Arrange everything in the listing from the line containing "Question: Considering the positions" down to the line containing "Question: Which way", both included, as a numbered list, leaving out blank lines.

Begin EXERCISE INPUTS

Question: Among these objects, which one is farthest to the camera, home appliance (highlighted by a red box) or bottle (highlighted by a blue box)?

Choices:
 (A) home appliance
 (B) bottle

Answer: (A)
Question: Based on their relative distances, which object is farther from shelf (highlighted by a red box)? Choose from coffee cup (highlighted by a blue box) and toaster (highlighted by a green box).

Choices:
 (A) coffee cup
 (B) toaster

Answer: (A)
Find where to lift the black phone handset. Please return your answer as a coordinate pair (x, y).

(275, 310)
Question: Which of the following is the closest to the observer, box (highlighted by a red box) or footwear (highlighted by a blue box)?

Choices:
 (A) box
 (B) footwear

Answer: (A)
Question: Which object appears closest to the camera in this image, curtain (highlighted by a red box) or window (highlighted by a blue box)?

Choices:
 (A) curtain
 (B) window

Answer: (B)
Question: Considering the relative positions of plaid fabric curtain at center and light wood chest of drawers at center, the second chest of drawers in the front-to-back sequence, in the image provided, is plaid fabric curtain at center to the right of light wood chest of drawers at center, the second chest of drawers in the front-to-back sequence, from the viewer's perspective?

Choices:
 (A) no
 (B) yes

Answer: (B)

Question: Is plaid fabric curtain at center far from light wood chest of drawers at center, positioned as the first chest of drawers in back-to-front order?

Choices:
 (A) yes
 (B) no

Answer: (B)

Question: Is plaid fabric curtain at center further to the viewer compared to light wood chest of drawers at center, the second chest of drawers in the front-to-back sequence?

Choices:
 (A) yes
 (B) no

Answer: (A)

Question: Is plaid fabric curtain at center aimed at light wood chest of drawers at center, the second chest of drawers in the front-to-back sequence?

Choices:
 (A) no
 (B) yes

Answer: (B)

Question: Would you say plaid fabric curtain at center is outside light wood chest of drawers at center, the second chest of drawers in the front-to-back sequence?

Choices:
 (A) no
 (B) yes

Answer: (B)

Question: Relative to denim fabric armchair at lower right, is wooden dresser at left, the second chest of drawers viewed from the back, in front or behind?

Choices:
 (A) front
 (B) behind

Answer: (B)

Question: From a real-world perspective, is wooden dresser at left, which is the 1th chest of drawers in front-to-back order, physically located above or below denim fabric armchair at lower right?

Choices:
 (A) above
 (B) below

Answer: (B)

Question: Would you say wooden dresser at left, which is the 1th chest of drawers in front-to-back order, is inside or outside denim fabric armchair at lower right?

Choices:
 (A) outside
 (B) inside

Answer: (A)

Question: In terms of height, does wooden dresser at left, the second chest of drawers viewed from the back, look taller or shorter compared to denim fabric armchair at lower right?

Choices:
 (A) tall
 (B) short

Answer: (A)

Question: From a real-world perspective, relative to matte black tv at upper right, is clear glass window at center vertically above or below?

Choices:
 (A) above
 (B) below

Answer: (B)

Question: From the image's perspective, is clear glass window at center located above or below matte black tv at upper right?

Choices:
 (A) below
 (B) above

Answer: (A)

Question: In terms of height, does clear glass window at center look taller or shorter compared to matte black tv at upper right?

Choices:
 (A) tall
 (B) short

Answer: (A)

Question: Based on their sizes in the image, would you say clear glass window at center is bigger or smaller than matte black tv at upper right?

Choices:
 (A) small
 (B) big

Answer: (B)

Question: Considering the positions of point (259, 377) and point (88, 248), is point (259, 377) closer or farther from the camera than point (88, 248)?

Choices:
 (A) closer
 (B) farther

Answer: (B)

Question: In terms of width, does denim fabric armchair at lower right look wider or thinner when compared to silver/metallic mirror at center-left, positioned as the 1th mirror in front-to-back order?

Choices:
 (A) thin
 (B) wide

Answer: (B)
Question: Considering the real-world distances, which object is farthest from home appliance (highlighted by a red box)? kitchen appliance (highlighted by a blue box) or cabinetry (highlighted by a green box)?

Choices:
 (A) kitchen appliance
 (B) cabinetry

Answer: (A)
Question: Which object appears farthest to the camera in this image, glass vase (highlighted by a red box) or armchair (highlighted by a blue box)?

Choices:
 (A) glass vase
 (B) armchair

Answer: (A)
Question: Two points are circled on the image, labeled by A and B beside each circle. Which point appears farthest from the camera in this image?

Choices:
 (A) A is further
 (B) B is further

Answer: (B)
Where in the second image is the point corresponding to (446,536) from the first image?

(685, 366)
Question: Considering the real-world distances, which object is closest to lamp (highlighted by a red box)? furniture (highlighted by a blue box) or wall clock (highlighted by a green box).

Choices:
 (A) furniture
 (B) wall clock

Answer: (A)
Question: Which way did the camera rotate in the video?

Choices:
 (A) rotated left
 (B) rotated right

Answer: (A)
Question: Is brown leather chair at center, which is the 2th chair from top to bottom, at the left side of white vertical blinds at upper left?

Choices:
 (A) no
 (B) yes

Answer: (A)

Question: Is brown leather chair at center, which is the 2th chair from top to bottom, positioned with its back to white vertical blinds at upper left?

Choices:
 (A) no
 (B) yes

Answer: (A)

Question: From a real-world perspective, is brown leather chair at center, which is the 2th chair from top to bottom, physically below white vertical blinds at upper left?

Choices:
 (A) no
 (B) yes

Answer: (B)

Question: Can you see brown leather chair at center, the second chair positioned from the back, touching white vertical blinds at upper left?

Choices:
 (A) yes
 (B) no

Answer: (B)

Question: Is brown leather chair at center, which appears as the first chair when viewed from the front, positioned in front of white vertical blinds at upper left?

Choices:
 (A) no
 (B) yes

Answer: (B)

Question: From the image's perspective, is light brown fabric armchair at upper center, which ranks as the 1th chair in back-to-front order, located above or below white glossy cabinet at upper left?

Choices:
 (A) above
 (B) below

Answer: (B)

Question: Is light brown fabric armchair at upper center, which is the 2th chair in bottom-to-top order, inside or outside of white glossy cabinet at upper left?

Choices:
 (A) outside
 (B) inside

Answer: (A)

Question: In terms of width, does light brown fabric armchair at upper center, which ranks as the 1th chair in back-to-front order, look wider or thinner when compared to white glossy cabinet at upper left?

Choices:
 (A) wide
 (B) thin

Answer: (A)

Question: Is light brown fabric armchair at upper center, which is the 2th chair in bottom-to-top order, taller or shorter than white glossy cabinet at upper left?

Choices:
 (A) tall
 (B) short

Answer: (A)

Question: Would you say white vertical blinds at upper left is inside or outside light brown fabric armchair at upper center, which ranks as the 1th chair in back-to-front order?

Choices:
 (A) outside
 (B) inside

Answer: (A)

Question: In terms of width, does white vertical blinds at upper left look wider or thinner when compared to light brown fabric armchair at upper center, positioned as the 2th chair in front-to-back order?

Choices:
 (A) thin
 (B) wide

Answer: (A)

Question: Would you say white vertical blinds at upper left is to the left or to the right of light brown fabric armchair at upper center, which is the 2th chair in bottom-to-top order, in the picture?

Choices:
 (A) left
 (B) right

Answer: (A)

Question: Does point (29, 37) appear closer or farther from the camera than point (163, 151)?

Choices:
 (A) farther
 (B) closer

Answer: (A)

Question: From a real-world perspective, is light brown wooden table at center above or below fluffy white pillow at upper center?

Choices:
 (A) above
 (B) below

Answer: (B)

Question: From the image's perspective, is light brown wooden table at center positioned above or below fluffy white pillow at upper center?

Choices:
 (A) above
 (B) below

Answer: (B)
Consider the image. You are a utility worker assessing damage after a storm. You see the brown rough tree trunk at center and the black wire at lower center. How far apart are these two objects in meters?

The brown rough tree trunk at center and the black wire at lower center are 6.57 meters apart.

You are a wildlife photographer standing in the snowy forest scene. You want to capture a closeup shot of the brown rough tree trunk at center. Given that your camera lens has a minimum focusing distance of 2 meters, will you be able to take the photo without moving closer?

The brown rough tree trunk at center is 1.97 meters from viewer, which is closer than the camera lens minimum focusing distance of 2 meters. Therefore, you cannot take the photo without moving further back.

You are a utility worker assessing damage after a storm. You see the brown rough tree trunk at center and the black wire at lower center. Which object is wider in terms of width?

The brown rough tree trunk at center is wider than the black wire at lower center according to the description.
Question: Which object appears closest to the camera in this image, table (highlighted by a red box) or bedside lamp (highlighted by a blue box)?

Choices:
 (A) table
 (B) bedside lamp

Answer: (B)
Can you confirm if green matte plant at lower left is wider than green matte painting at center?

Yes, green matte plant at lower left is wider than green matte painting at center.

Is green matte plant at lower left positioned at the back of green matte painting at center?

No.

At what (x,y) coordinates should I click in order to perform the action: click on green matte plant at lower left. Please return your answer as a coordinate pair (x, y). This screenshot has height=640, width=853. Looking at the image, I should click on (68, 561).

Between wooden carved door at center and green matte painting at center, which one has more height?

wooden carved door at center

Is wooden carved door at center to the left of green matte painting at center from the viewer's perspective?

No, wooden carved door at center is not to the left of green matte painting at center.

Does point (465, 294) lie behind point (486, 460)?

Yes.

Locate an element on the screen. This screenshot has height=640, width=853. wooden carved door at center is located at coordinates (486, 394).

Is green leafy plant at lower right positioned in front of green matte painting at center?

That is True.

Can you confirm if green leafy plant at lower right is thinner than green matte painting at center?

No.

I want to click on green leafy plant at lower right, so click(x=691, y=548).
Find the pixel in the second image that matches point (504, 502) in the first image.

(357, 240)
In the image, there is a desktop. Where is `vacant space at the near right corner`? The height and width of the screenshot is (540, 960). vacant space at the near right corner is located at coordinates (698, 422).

End EXERCISE INPUTS

TASK RESPONSE:
1. Question: Considering the positions of point (259, 377) and point (88, 248), is point (259, 377) closer or farther from the camera than point (88, 248)?
2. Choices:
3.  (A) closer
4.  (B) farther
5. Answer: (B)
6. Question: In terms of width, does denim fabric armchair at lower right look wider or thinner when compared to silver/metallic mirror at center-left, positioned as the 1th mirror in front-to-back order?
7. Choices:
8.  (A) thin
9.  (B) wide
10. Answer: (B)
11. Question: Considering the real-world distances, which object is farthest from home appliance (highlighted by a red box)? kitchen appliance (highlighted by a blue box) or cabinetry (highlighted by a green box)?
12. Choices:
13.  (A) kitchen appliance
14.  (B) cabinetry
15. Answer: (A)
16. Question: Which object appears farthest to the camera in this image, glass vase (highlighted by a red box) or armchair (highlighted by a blue box)?
17. Choices:
18.  (A) glass vase
19.  (B) armchair
20. Answer: (A)
21. Question: Two points are circled on the image, labeled by A and B beside each circle. Which point appears farthest from the camera in this image?
22. Choices:
23.  (A) A is further
24.  (B) B is further
25. Answer: (B)
26. Where in the second image is the point corresponding to (446,536) from the first image?
27. (685, 366)
28. Question: Considering the real-world distances, which object is closest to lamp (highlighted by a red box)? furniture (highlighted by a blue box) or wall clock (highlighted by a green box).
29. Choices:
30.  (A) furniture
31.  (B) wall clock
32. Answer: (A)
33. Question: Which way did the camera rotate in the video?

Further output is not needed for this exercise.